Reproduce exactly the line that includes "yellow cross at" and all lines after it, ending with the last line of the data.

PROVIDED MATERIAL:
········
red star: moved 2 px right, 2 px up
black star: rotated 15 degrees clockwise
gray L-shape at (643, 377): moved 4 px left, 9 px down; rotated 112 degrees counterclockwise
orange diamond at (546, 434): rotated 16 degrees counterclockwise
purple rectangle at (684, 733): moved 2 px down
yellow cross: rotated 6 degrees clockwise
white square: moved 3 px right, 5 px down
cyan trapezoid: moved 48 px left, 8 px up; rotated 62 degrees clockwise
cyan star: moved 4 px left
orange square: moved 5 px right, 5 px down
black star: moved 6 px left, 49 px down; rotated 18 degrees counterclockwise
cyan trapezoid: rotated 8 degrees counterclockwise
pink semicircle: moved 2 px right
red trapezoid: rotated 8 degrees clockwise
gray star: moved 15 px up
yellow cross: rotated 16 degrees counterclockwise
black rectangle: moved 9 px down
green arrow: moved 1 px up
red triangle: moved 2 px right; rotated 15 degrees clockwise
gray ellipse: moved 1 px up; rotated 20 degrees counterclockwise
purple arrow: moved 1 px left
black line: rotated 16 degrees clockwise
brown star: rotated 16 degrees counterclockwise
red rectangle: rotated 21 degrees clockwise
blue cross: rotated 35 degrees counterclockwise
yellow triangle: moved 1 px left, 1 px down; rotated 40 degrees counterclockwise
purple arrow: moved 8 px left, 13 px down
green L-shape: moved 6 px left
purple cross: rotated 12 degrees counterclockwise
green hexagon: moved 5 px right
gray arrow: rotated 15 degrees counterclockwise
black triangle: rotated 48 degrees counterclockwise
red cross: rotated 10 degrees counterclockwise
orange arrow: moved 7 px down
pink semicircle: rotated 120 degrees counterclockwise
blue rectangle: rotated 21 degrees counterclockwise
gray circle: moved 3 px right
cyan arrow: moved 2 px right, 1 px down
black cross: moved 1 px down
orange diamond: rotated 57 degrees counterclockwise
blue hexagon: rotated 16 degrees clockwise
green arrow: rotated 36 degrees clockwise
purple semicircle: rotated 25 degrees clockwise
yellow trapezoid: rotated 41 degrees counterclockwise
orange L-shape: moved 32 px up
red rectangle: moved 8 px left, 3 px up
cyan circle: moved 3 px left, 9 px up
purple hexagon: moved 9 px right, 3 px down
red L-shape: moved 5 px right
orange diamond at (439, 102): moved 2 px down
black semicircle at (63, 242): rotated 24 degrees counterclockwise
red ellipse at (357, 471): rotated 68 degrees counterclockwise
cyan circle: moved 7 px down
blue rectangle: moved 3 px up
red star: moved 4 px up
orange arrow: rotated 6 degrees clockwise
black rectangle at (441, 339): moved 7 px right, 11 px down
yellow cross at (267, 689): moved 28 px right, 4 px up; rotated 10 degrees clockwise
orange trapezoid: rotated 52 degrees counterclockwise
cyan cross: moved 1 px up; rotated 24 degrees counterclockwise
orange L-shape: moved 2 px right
········
SOLVED PROBLEM:
yellow cross at (267, 689): moved 28 px right, 4 px up; rotated 10 degrees clockwise
orange trapezoid: rotated 52 degrees counterclockwise
cyan cross: moved 1 px up; rotated 24 degrees counterclockwise
orange L-shape: moved 2 px right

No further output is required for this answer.